_Data for the task_
↓

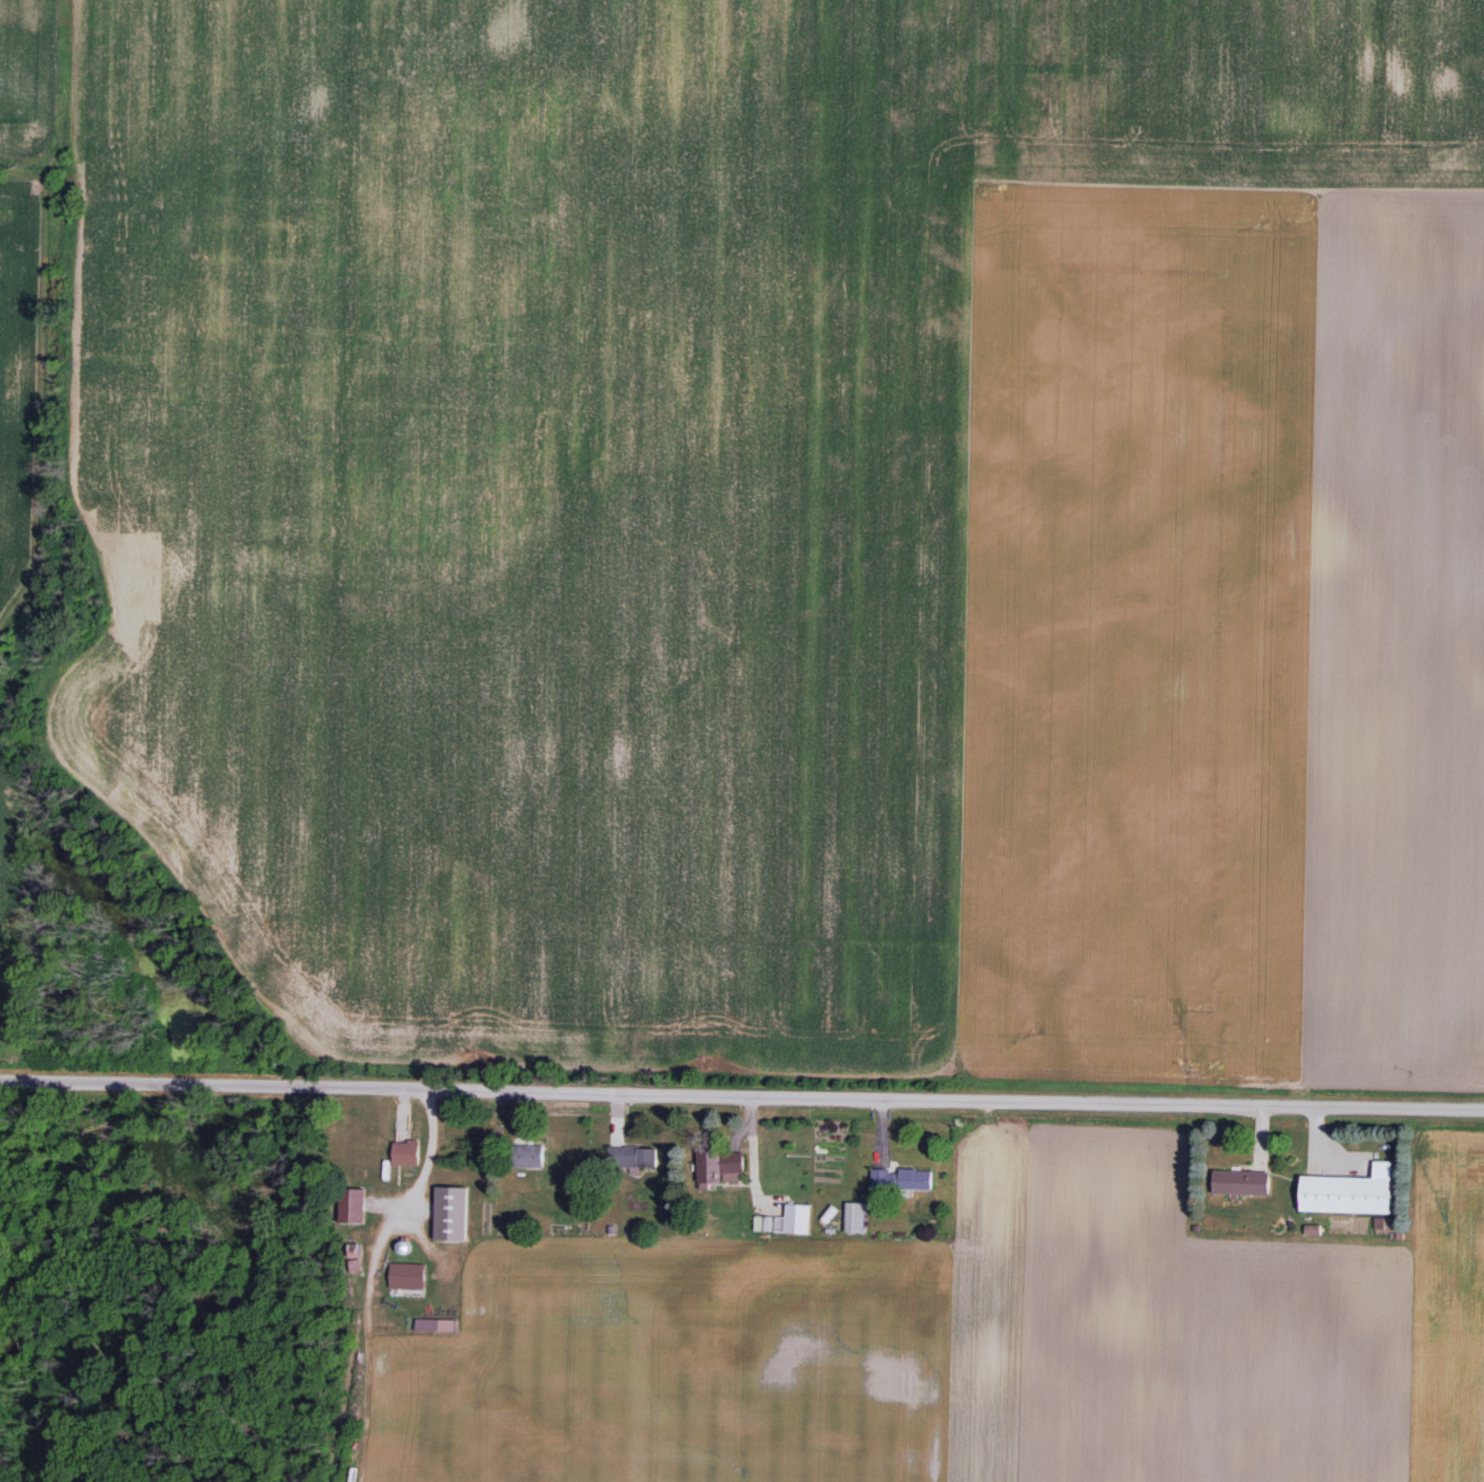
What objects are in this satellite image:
road: (742, 1090)
building: (381, 1151)
building: (527, 1156)
building: (633, 1156)
building: (721, 1165)
building: (902, 1179)
building: (1241, 1183)
building: (1345, 1196)
building: (352, 1205)
building: (450, 1213)
building: (855, 1217)
building: (786, 1220)
building: (355, 1265)
building: (407, 1279)
river: (220, 1287)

↑

_Task instructions_
Would you please retype all the data exactly? Leave out whatever pictures it holds.

_Written solution_
What objects are in this satellite image:
road: (742, 1090)
building: (381, 1151)
building: (527, 1156)
building: (633, 1156)
building: (721, 1165)
building: (902, 1179)
building: (1241, 1183)
building: (1345, 1196)
building: (352, 1205)
building: (450, 1213)
building: (855, 1217)
building: (786, 1220)
building: (355, 1265)
building: (407, 1279)
river: (220, 1287)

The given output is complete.